→ WORK ORDER
Would you restate the data exactly as given?

──────── THE RECORDS

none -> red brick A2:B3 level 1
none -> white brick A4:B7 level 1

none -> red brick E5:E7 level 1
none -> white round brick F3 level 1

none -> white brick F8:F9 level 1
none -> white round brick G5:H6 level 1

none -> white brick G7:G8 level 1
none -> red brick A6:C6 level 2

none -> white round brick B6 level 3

────────────────

→ WRITTEN ANSWER
none -> red brick A2:B3 level 1
none -> white brick A4:B7 level 1

none -> red brick E5:E7 level 1
none -> white round brick F3 level 1

none -> white brick F8:F9 level 1
none -> white round brick G5:H6 level 1

none -> white brick G7:G8 level 1
none -> red brick A6:C6 level 2

none -> white round brick B6 level 3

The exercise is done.